WRITTEN EXERCISE: Copy every line of the records that contains the word "treble".

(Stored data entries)
————————
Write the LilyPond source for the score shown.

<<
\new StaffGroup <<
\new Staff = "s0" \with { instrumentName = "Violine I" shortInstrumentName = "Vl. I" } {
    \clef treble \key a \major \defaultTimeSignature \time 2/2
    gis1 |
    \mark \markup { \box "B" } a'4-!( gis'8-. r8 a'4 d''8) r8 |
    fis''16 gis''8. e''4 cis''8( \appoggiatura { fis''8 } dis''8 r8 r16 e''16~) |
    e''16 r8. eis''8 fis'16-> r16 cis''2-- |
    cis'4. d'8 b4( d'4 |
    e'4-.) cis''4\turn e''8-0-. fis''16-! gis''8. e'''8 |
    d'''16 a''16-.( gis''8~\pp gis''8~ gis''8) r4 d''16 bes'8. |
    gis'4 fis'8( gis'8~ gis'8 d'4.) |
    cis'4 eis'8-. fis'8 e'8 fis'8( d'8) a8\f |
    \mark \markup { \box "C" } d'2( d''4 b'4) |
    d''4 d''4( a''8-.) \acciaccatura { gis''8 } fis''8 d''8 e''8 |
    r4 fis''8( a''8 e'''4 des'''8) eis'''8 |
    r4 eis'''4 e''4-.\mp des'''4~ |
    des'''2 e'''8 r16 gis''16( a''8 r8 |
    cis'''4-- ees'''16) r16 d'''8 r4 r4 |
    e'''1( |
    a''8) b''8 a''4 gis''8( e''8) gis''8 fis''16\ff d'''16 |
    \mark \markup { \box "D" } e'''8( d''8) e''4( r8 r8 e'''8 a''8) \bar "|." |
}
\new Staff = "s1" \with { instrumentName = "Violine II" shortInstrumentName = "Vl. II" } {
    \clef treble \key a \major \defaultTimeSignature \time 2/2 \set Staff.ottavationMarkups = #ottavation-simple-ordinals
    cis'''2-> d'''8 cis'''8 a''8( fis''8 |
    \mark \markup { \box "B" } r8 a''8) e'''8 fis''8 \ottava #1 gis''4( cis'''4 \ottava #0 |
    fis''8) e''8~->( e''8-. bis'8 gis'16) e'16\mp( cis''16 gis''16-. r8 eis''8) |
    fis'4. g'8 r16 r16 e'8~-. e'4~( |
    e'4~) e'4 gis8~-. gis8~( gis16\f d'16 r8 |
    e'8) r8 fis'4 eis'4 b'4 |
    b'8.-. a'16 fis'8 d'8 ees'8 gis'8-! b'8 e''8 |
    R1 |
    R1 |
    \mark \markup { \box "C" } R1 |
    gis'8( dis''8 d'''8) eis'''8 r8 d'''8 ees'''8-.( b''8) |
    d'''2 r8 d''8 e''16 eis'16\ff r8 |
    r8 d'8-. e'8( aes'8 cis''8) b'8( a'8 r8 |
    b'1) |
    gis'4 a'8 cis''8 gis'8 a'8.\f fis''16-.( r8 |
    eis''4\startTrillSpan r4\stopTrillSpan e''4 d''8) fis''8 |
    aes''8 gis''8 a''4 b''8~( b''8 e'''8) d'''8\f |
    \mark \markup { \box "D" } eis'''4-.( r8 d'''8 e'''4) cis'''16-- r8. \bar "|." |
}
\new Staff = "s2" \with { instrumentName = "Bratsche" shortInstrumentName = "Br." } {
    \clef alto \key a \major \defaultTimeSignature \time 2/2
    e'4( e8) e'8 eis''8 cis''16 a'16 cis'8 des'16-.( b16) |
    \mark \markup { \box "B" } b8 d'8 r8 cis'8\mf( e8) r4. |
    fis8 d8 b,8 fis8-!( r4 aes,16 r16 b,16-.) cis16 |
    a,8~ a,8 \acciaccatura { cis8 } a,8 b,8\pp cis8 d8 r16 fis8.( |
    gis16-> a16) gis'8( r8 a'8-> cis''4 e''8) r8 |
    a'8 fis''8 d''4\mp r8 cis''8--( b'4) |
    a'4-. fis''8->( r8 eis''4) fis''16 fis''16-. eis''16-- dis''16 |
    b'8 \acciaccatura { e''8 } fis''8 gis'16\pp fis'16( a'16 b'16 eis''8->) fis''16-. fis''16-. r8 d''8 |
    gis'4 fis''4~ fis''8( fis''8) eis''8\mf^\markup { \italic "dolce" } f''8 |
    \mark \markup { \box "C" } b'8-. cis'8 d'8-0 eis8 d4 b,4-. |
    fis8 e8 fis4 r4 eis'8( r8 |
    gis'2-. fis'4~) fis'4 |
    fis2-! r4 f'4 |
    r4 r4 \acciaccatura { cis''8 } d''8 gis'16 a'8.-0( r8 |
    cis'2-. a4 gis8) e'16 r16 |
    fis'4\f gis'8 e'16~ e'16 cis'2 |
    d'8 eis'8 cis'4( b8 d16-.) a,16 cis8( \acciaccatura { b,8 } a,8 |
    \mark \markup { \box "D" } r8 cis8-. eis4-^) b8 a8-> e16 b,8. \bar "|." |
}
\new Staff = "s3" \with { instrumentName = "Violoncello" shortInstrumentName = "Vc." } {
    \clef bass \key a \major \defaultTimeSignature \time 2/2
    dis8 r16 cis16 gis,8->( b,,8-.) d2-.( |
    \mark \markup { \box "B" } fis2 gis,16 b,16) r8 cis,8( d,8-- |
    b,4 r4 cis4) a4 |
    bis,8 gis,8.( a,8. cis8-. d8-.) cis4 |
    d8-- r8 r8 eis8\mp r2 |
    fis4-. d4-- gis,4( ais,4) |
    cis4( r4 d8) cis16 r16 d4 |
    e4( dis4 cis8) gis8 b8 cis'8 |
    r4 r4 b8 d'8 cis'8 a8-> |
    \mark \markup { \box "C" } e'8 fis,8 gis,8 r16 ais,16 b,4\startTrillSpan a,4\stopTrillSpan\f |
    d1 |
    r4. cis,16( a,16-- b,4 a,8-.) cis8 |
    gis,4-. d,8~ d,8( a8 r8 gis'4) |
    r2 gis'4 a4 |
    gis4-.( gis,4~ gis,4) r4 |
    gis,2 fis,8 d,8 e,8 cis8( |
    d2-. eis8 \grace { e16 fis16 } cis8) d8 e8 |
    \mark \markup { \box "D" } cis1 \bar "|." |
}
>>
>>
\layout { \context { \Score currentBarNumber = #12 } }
————————
WRITTEN SOLUTION:
    \clef treble \key a \major \defaultTimeSignature \time 2/2
    \clef treble \key a \major \defaultTimeSignature \time 2/2 \set Staff.ottavationMarkups = #ottavation-simple-ordinals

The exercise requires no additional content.